"""

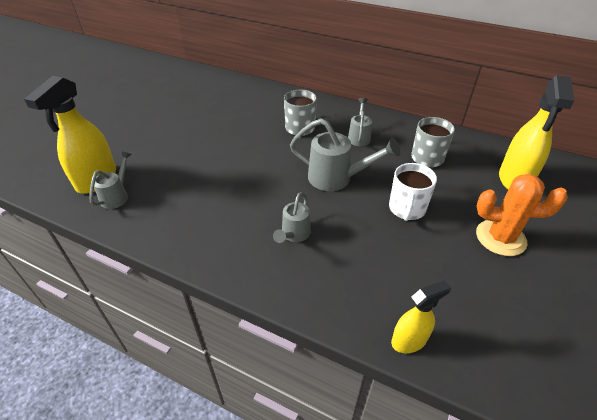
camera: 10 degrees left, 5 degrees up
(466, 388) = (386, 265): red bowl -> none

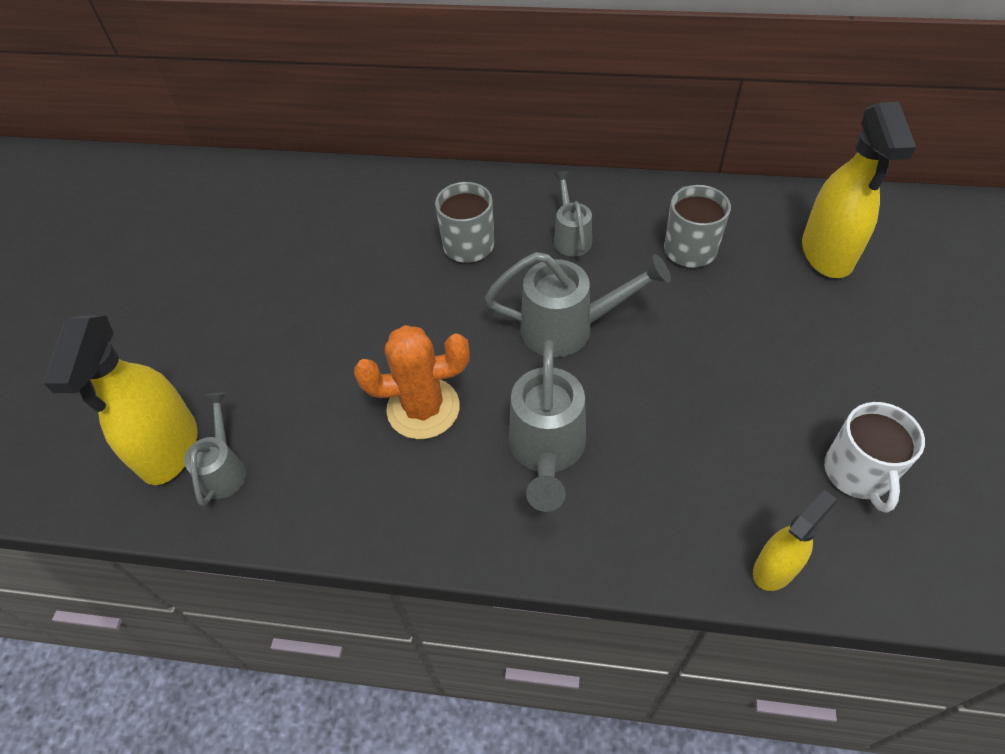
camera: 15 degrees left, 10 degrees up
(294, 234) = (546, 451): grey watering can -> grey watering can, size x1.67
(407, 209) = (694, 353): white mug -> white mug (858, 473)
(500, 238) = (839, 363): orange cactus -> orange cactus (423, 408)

"""
"""

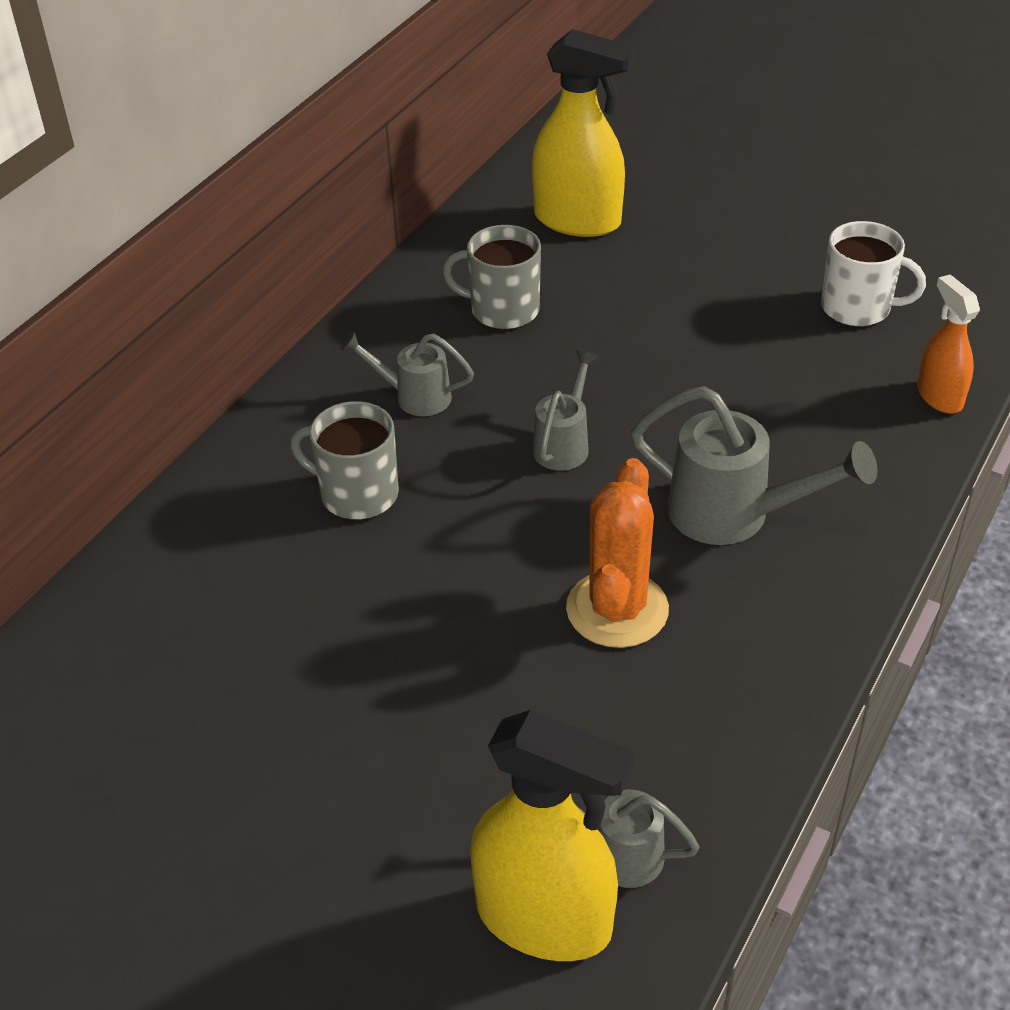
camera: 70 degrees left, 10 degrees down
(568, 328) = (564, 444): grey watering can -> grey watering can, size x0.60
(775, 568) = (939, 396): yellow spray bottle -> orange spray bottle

"""

Every line containing the word "camera" must be copied from the material above.

◆ **Exercise solution**
camera: 10 degrees left, 5 degrees up
camera: 15 degrees left, 10 degrees up
camera: 70 degrees left, 10 degrees down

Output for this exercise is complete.